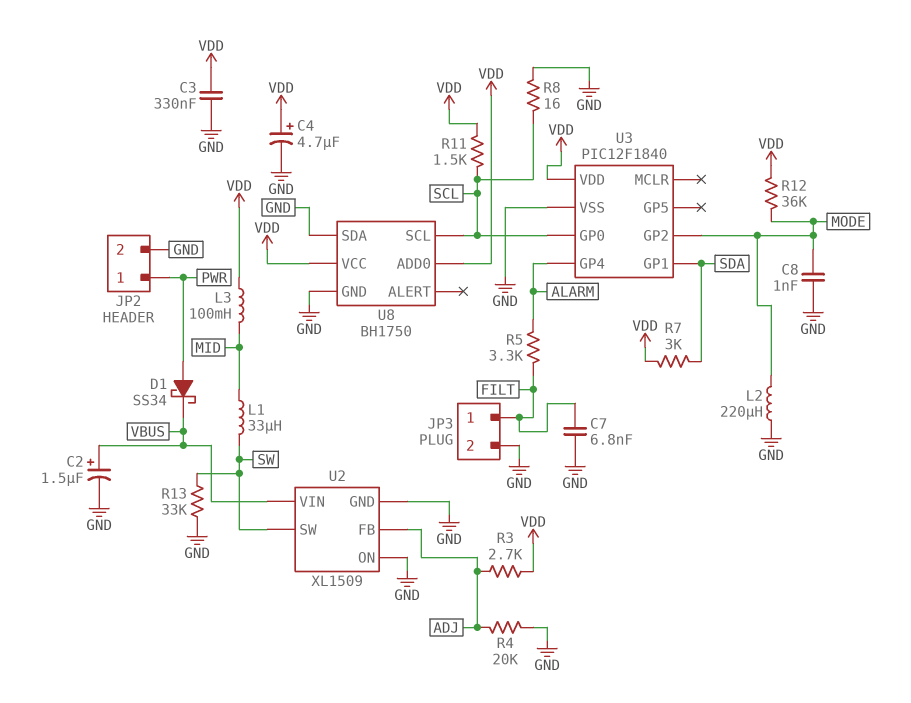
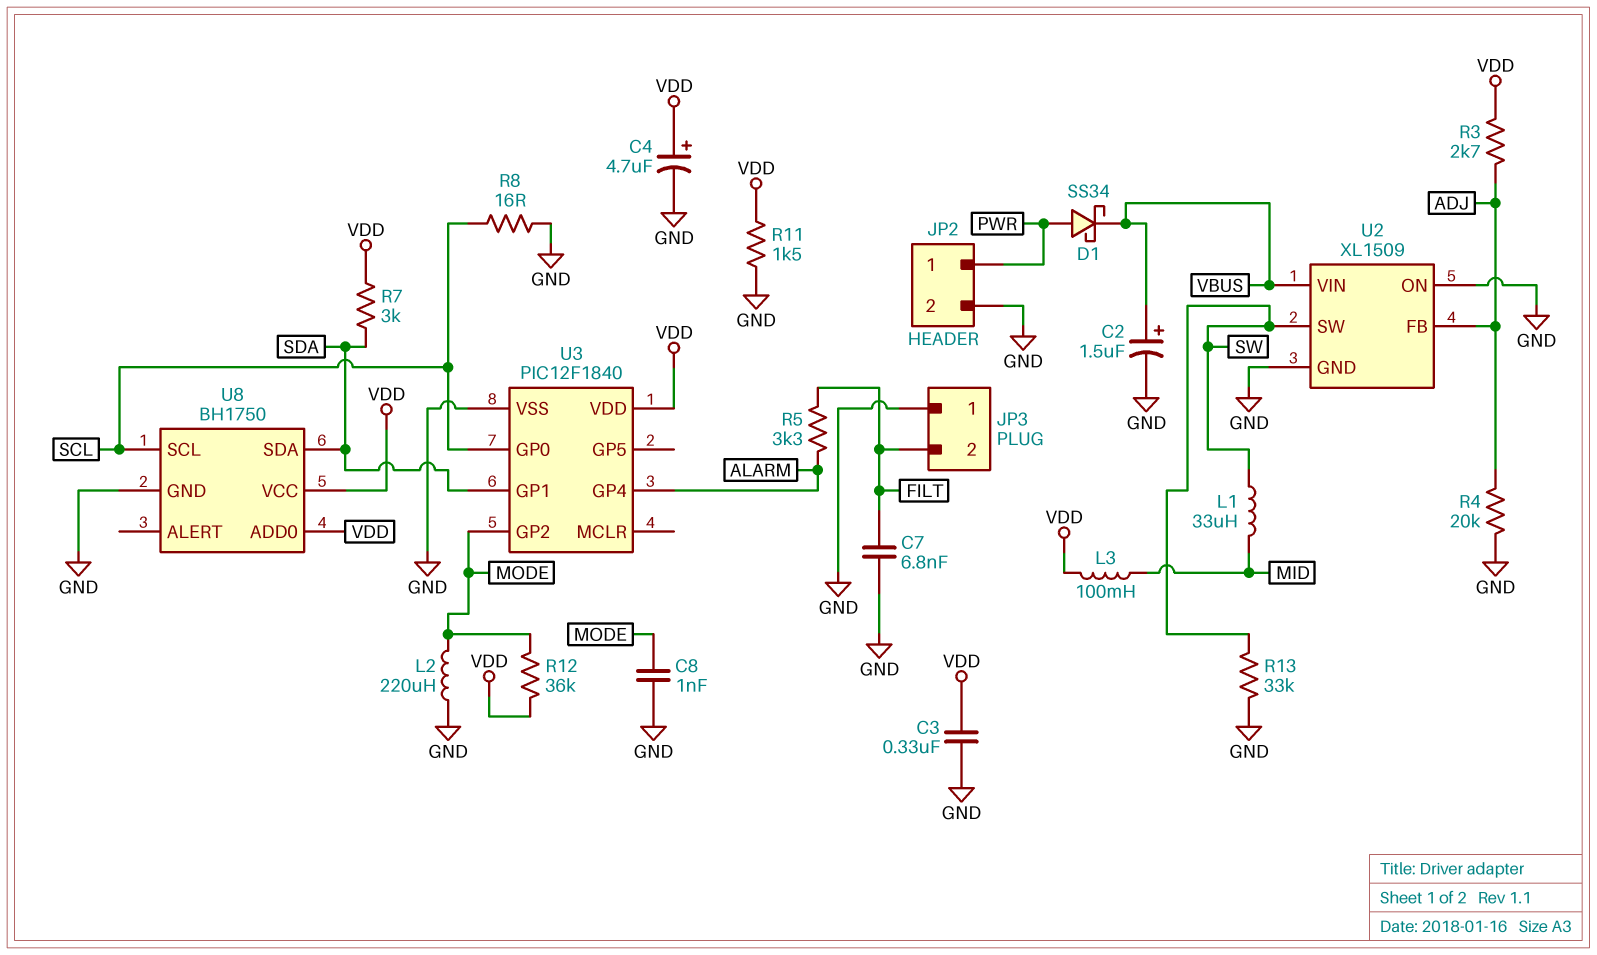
JP3 pin 1: FILT -> GND
JP3 pin 2: GND -> FILT
R11: 1.5k (SCL, VDD) -> 1.5k (GND, VDD)
U8 pin SDA: GND -> SDA

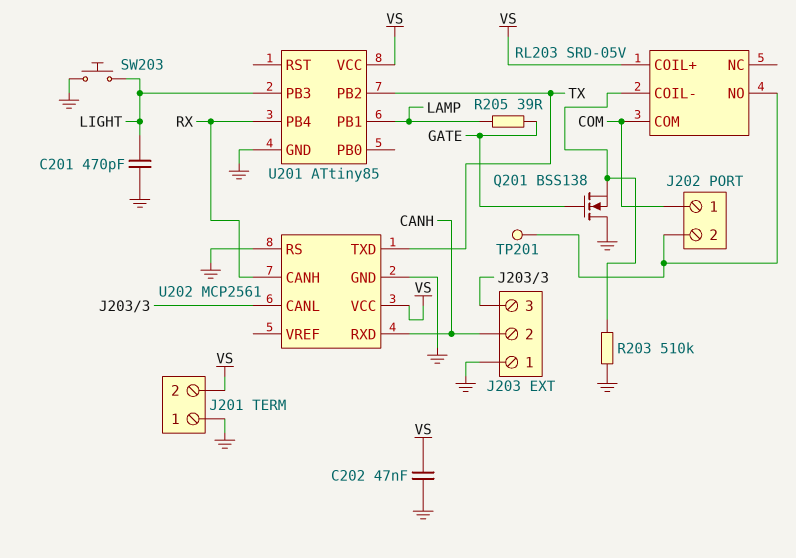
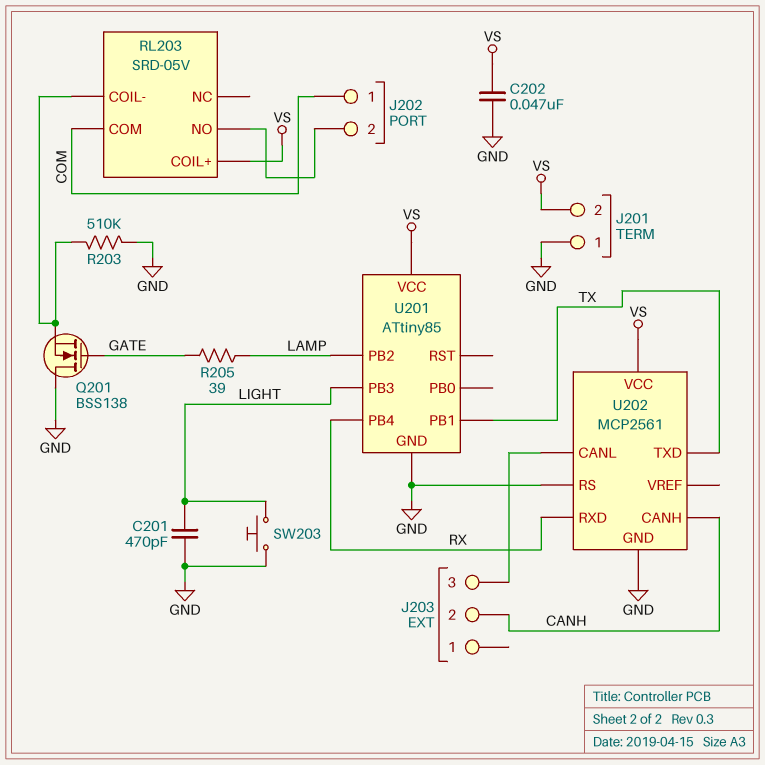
J203 pin 1: GND -> none
TP201: test point (J202/2) -> none
U201 pin PB1: LAMP -> TX
U201 pin PB2: TX -> LAMP
U202 pin CANH: RX -> CANH
U202 pin RXD: CANH -> RX

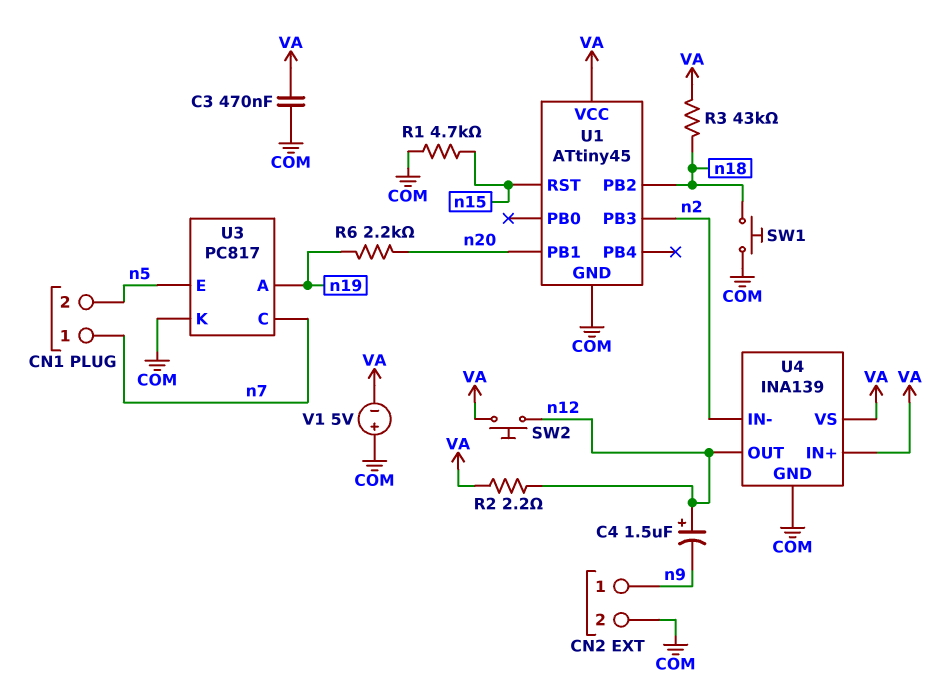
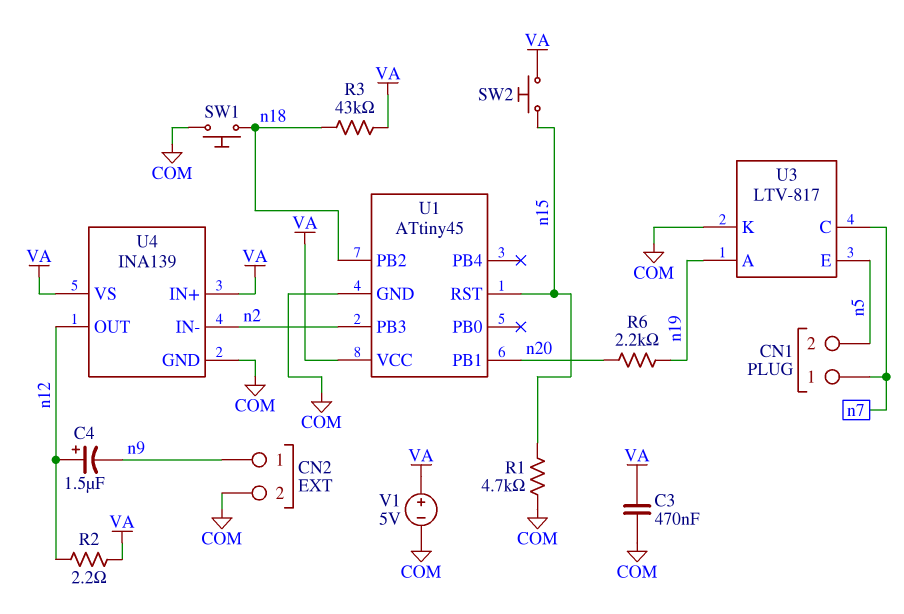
SW2: button (VA, n12) -> button (VA, n15)
U3: PC817 -> LTV-817
V1: 5V (plus COM, minus VA) -> 5V (plus VA, minus COM)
• • •
The task |
Repeat the listing above word for word and leave its images out.

Exercise solution |
JP3 pin 1: FILT -> GND
JP3 pin 2: GND -> FILT
R11: 1.5k (SCL, VDD) -> 1.5k (GND, VDD)
U8 pin SDA: GND -> SDA

J203 pin 1: GND -> none
TP201: test point (J202/2) -> none
U201 pin PB1: LAMP -> TX
U201 pin PB2: TX -> LAMP
U202 pin CANH: RX -> CANH
U202 pin RXD: CANH -> RX

SW2: button (VA, n12) -> button (VA, n15)
U3: PC817 -> LTV-817
V1: 5V (plus COM, minus VA) -> 5V (plus VA, minus COM)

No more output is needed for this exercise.